> [Problem to solve] Where the records below show a line containing "green rolling pin: 6 -> 7", start copying; end with the line containing "red bucket: 3 -> 0", and copy it too.

> [Supplied data]
──────

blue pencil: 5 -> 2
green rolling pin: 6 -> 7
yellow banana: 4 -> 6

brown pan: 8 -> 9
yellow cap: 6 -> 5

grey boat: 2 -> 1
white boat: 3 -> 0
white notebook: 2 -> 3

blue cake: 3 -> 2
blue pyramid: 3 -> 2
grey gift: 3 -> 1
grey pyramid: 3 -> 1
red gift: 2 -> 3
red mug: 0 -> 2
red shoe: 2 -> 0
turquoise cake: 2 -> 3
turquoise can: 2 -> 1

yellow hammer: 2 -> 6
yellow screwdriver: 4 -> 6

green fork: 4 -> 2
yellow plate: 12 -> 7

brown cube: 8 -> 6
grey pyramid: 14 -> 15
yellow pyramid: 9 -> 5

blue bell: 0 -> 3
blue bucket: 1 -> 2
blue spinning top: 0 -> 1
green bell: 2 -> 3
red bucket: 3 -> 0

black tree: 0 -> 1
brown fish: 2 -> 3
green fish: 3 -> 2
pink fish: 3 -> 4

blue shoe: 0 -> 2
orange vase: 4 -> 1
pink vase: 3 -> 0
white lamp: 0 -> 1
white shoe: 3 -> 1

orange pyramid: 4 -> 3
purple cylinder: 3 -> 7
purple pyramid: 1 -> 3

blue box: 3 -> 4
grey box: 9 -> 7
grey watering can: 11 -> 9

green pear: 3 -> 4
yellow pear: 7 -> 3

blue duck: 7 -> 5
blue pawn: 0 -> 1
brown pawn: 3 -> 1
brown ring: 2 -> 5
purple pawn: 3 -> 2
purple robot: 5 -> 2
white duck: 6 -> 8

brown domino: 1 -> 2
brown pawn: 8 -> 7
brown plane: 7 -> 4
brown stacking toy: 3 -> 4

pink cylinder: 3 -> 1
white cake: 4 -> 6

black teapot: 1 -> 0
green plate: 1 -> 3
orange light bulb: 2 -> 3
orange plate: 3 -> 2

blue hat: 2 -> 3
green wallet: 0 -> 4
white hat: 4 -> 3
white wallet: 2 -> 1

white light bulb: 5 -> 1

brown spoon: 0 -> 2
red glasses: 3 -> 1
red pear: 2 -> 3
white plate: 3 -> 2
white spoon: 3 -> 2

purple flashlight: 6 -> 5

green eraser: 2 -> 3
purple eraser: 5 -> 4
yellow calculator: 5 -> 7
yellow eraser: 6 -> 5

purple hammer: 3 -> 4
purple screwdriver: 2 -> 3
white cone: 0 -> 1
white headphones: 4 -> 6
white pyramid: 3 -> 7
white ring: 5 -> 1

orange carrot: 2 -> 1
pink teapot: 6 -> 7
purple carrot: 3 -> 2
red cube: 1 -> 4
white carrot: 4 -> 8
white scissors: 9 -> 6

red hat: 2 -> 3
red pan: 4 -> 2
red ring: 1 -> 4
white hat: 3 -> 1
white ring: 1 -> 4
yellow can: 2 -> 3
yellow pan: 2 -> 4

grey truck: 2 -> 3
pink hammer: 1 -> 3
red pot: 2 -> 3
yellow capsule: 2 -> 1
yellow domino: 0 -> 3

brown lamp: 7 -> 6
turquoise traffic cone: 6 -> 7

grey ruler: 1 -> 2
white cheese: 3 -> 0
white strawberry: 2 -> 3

──────

> [Solution for this task]
green rolling pin: 6 -> 7
yellow banana: 4 -> 6

brown pan: 8 -> 9
yellow cap: 6 -> 5

grey boat: 2 -> 1
white boat: 3 -> 0
white notebook: 2 -> 3

blue cake: 3 -> 2
blue pyramid: 3 -> 2
grey gift: 3 -> 1
grey pyramid: 3 -> 1
red gift: 2 -> 3
red mug: 0 -> 2
red shoe: 2 -> 0
turquoise cake: 2 -> 3
turquoise can: 2 -> 1

yellow hammer: 2 -> 6
yellow screwdriver: 4 -> 6

green fork: 4 -> 2
yellow plate: 12 -> 7

brown cube: 8 -> 6
grey pyramid: 14 -> 15
yellow pyramid: 9 -> 5

blue bell: 0 -> 3
blue bucket: 1 -> 2
blue spinning top: 0 -> 1
green bell: 2 -> 3
red bucket: 3 -> 0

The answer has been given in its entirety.